Given problem>
Reproduce every line of the material below character for character, leaving out the pictures.

____________________

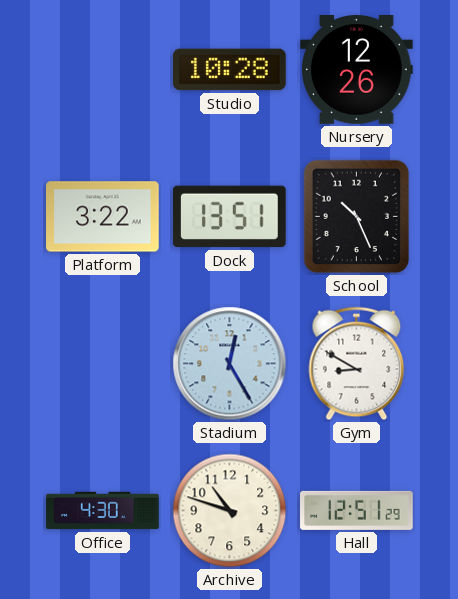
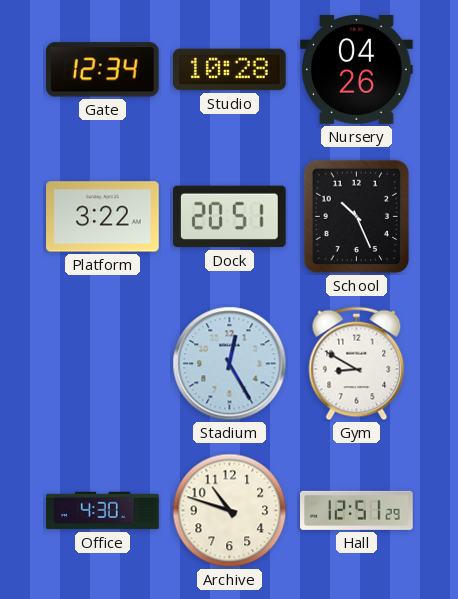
Gate: none -> 12:34
Nursery: 12:26 -> 04:26
Dock: 13:51 -> 20:51
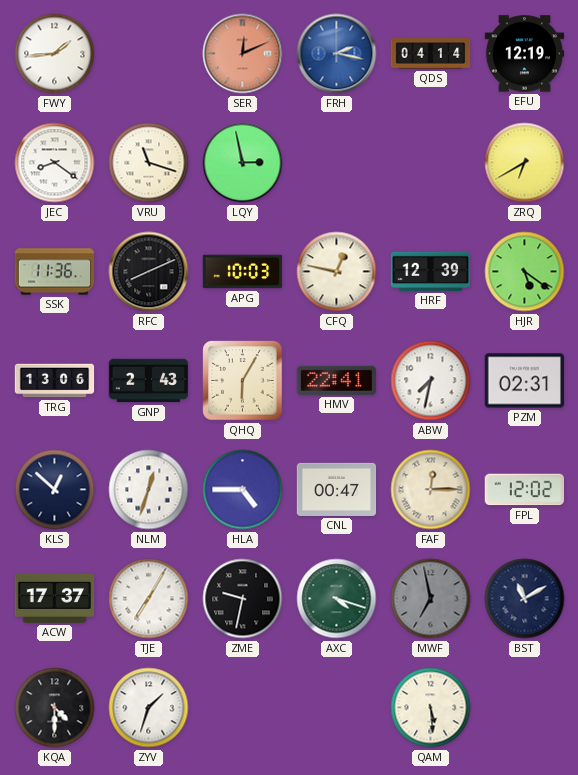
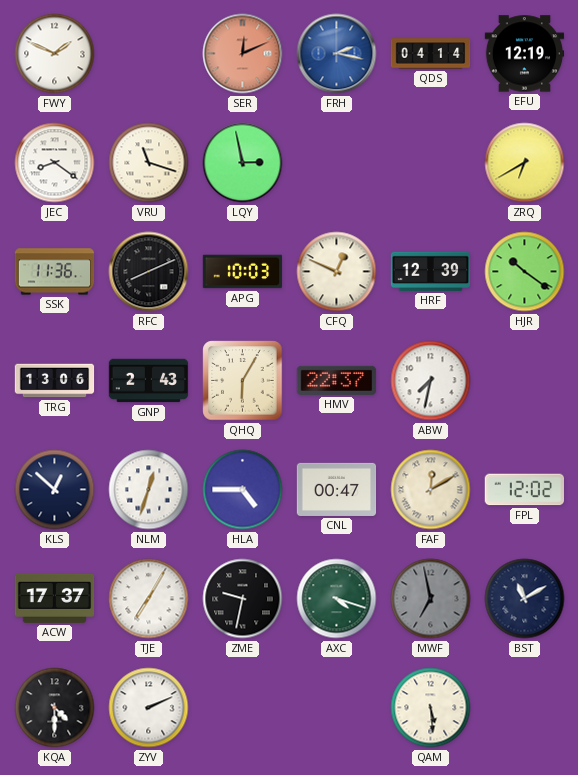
FWY: 1:44 -> 1:49
CFQ: 12:47 -> 12:49
HJR: 5:21 -> 10:21
HMV: 22:41 -> 22:37
PZM: 02:31 -> none
FAF: 12:15 -> 12:10
ZYV: 1:33 -> 2:11
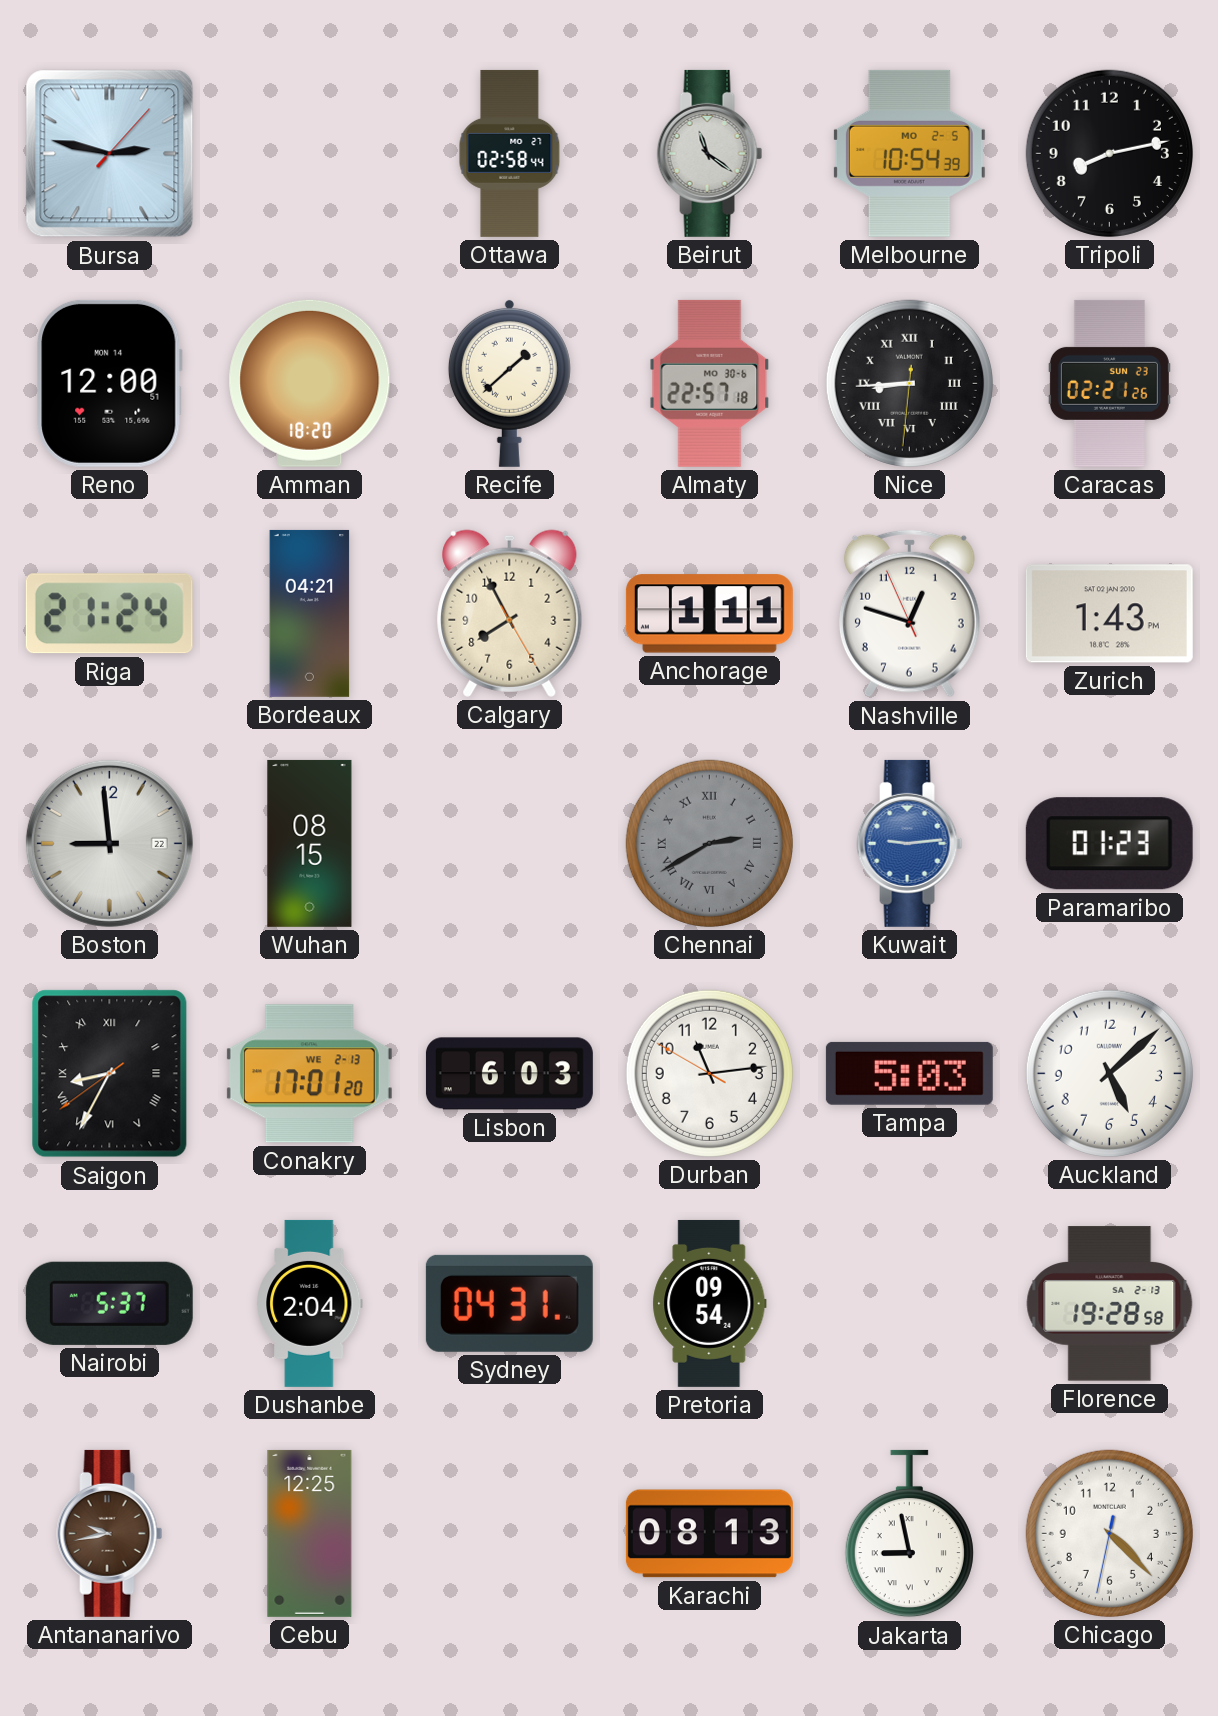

____________________

The answer>
Gate: none -> 12:34
Nursery: 12:26 -> 04:26
Dock: 13:51 -> 20:51
FWY: 1:44 -> 1:49
CFQ: 12:47 -> 12:49
HJR: 5:21 -> 10:21
HMV: 22:41 -> 22:37
PZM: 02:31 -> none
FAF: 12:15 -> 12:10
ZYV: 1:33 -> 2:11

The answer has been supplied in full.